Your task: Would you output the lines from the one containing "R203: none -> 330 (+5V, GND)" through the final line of the entries, exactly and with pictures omitted?

(Before-and-after change records)
┌──

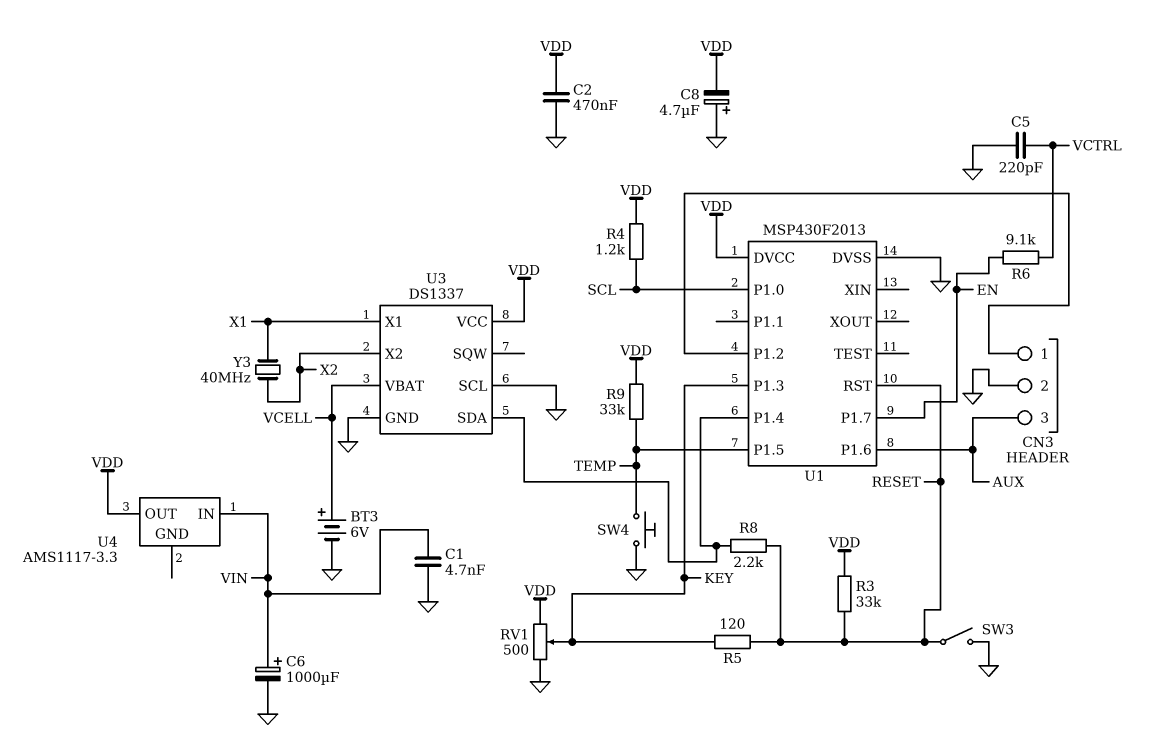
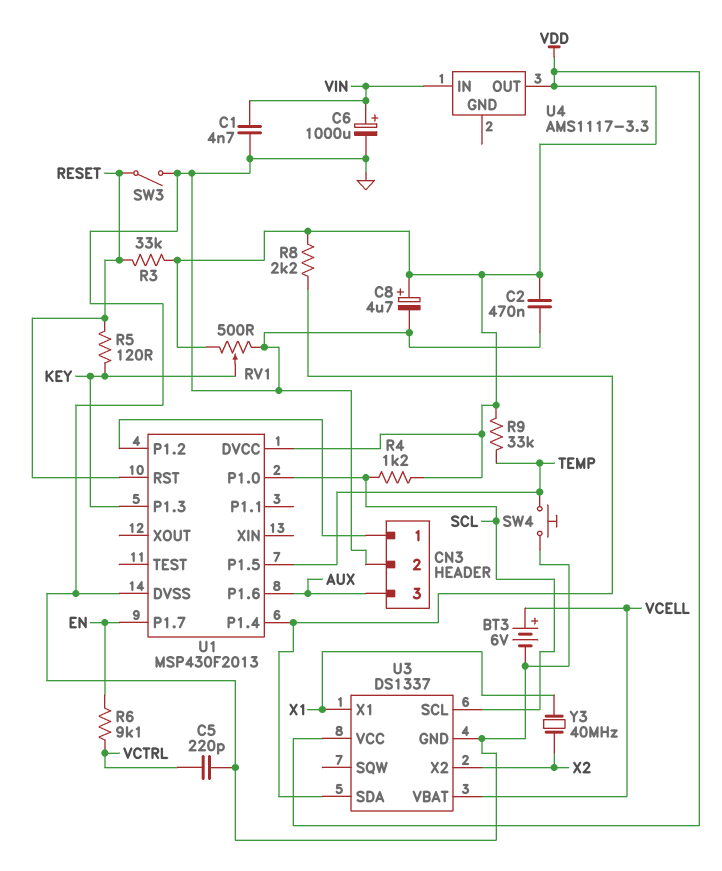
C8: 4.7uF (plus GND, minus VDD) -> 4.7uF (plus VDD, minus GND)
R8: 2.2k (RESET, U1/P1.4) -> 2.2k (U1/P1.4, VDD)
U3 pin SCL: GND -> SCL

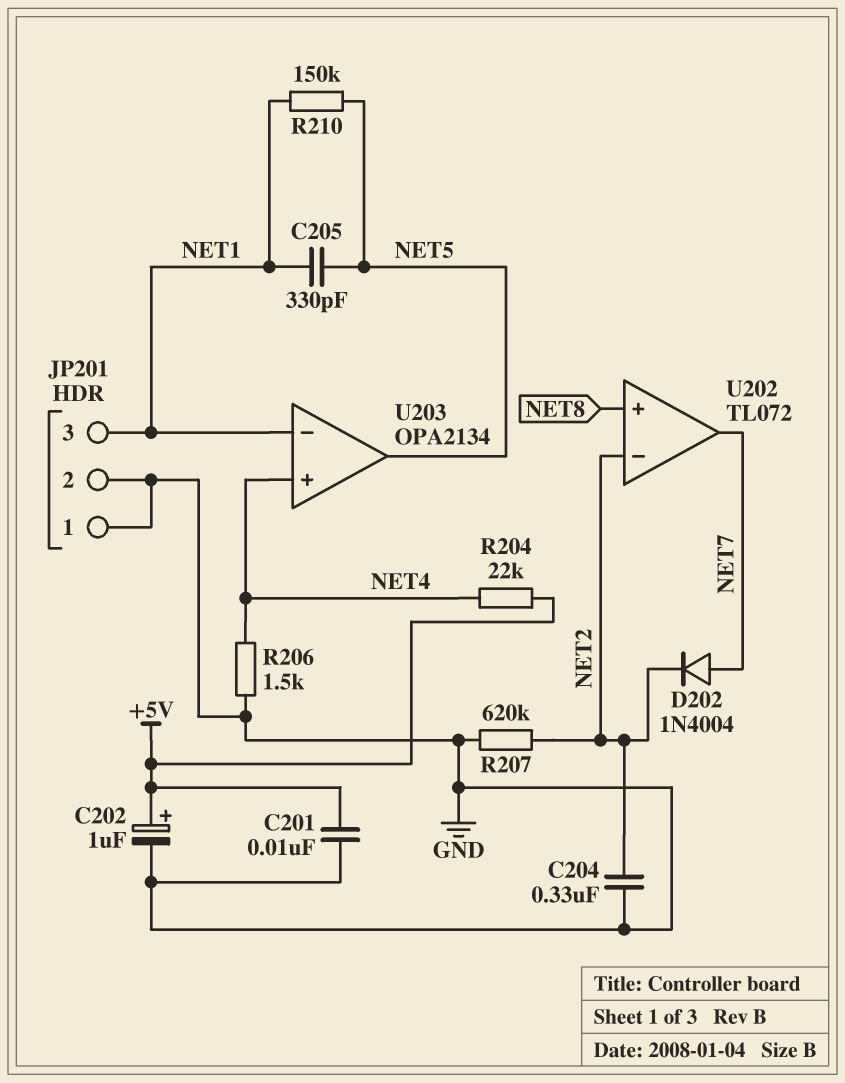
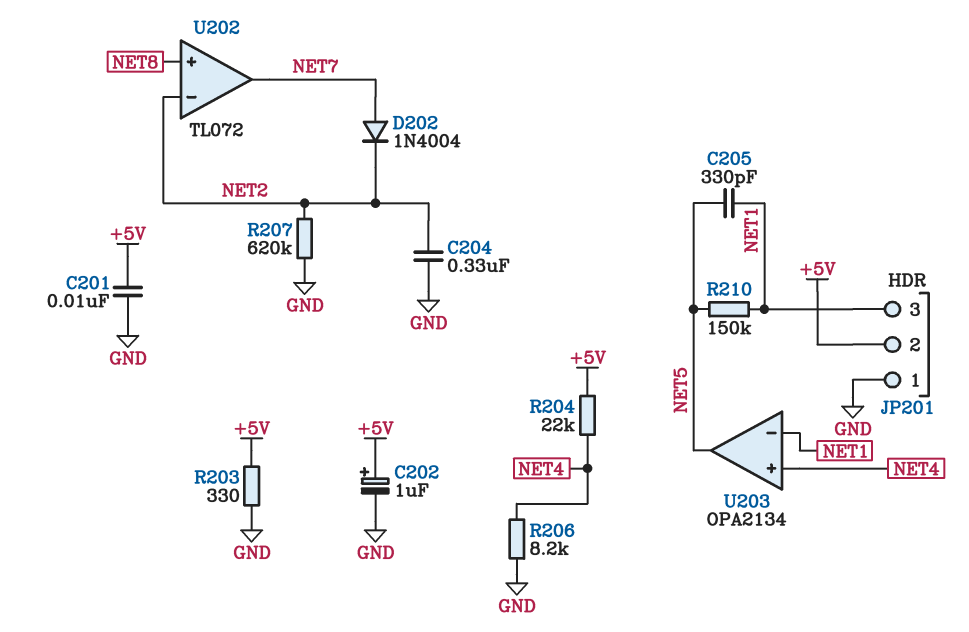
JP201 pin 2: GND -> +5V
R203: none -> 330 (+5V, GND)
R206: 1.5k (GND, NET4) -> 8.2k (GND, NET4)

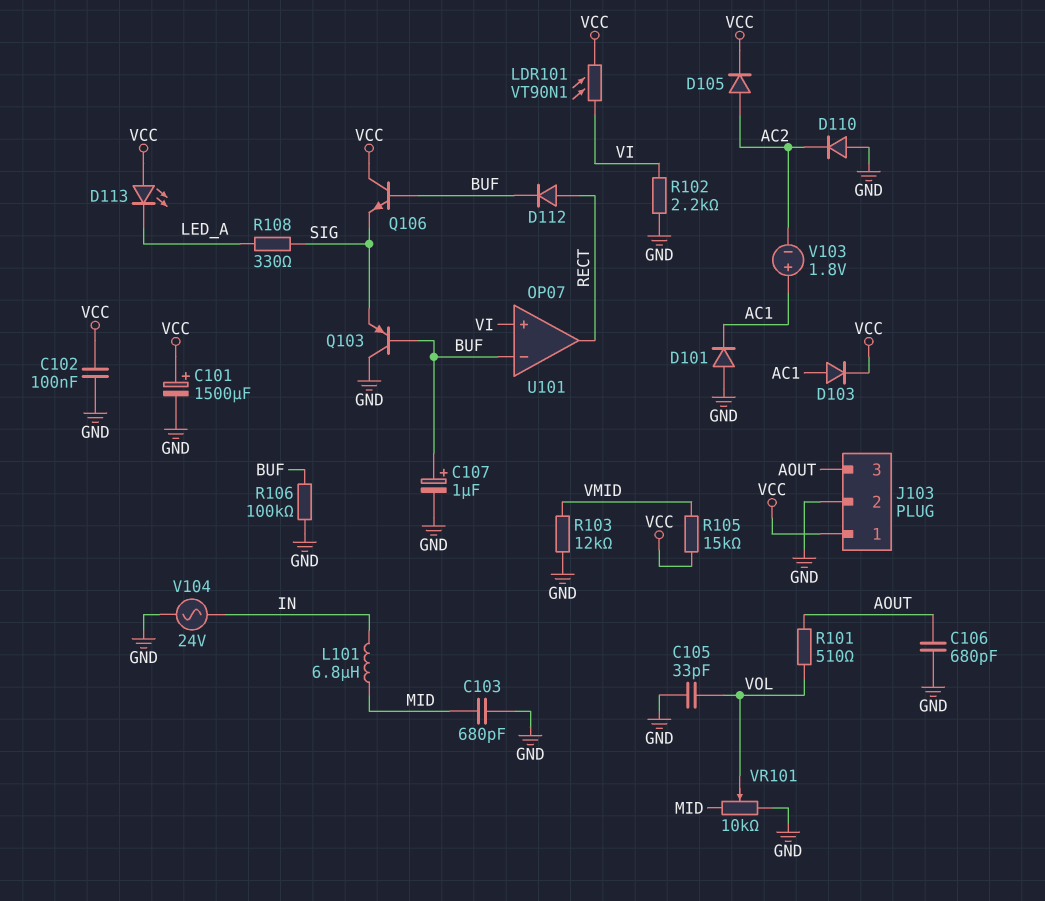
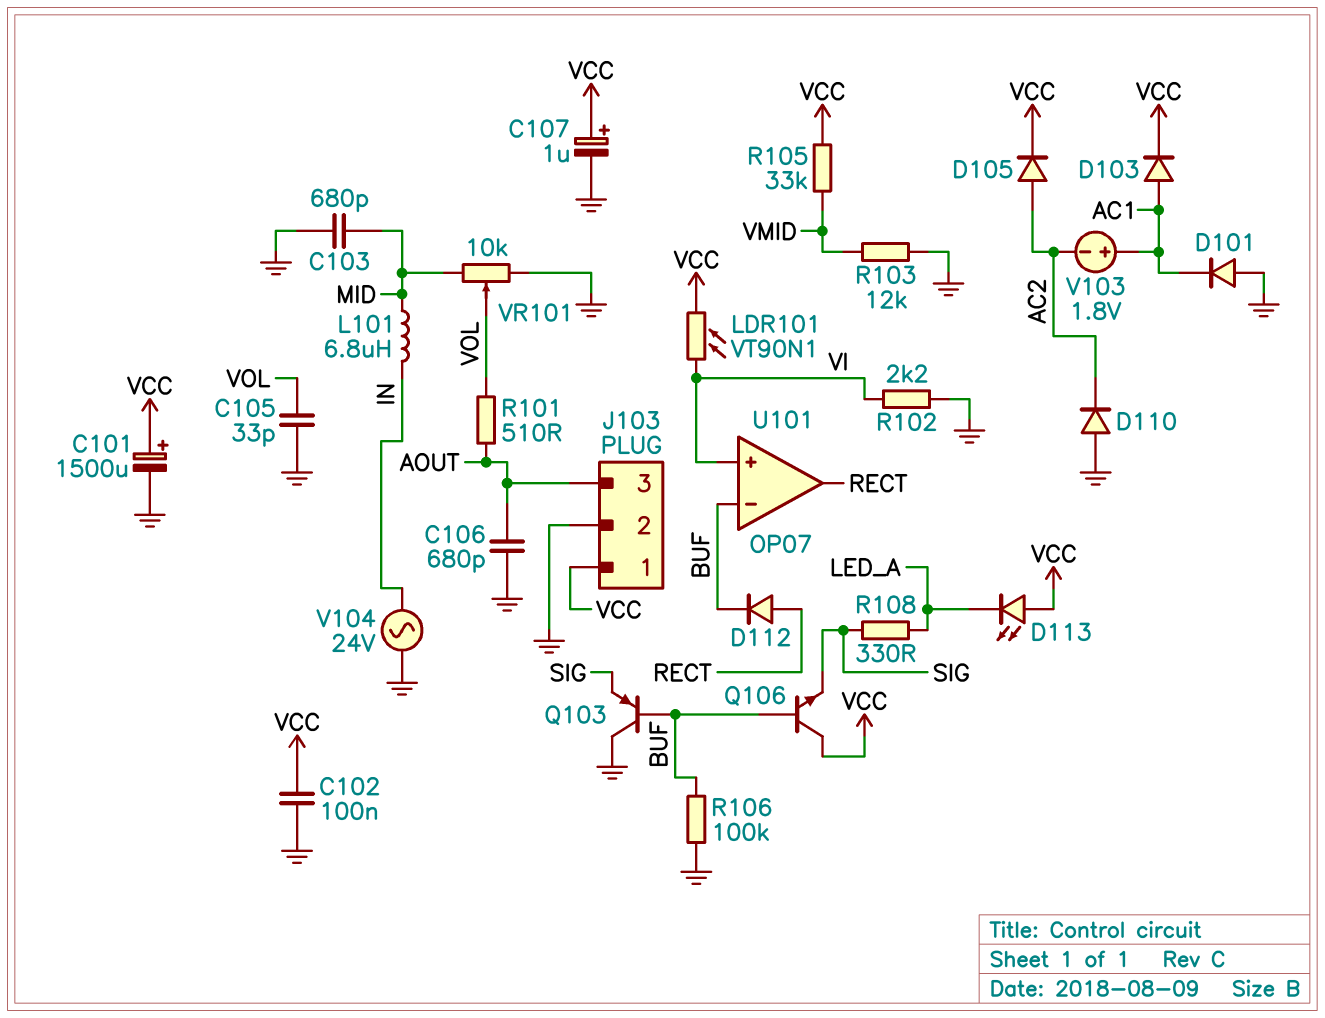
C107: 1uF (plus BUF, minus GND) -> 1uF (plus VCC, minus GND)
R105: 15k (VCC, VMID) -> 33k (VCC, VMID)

└──

Output of the task:
R203: none -> 330 (+5V, GND)
R206: 1.5k (GND, NET4) -> 8.2k (GND, NET4)

C107: 1uF (plus BUF, minus GND) -> 1uF (plus VCC, minus GND)
R105: 15k (VCC, VMID) -> 33k (VCC, VMID)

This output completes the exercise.